YOUR ASSIGNMENT: Look through the data below for the line with "row of seats: (261, 199)" and the line with "shelving: (312, 448) -> (325, 496), moved", then output those two and all lines in between, exactly as written.

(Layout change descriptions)
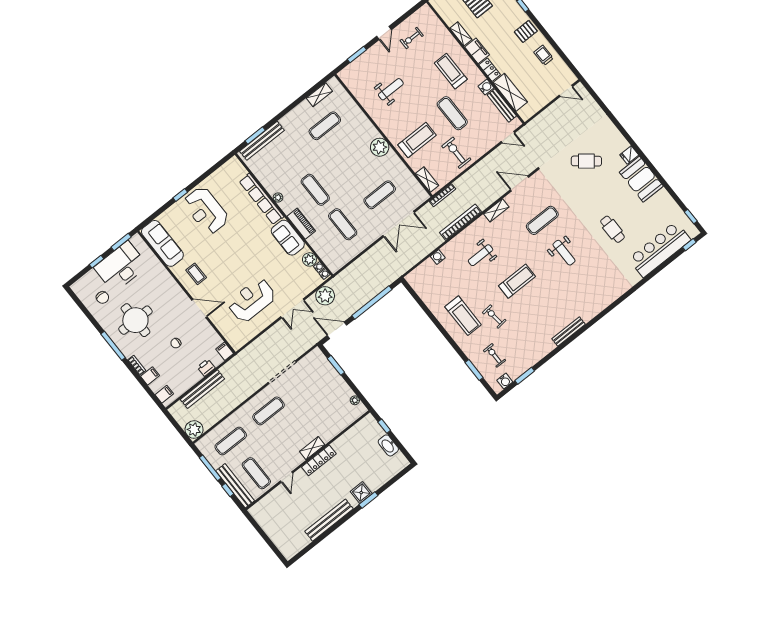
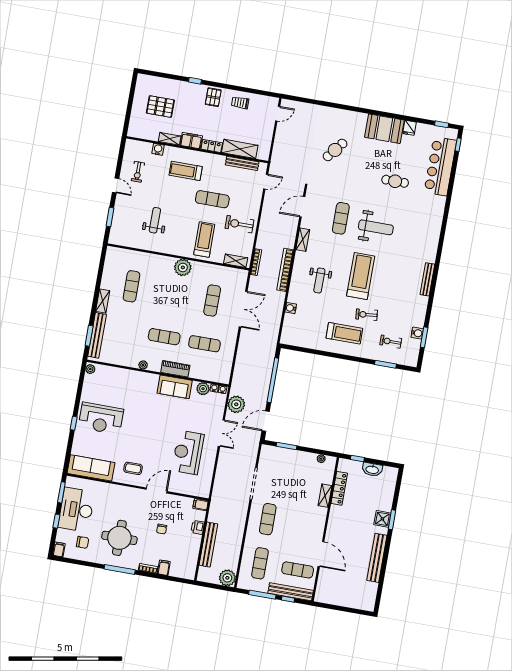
water cooler: (486, 87) -> (158, 149), moved
shelving: (319, 95) -> (103, 301), moved
fridge: (629, 155) -> (409, 128), moved
plant: (232, 163) -> (90, 369), added
row of seats: (261, 199) -> (132, 376), removed
weight bench: (564, 253) -> (376, 227), width x1.36, depth x1.33
treadmill: (517, 281) -> (361, 276), width x1.37, depth x1.38
water cooler: (505, 381) -> (417, 333), moved
filing cabinet: (164, 394) -> (59, 549), moved
shelving: (312, 448) -> (325, 496), moved
locker: (319, 460) -> (339, 488), moved
door: (286, 477) -> (321, 554), width x1.88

SOLUTION TO THE PROBLEM:
row of seats: (261, 199) -> (132, 376), removed
weight bench: (564, 253) -> (376, 227), width x1.36, depth x1.33
treadmill: (517, 281) -> (361, 276), width x1.37, depth x1.38
water cooler: (505, 381) -> (417, 333), moved
filing cabinet: (164, 394) -> (59, 549), moved
shelving: (312, 448) -> (325, 496), moved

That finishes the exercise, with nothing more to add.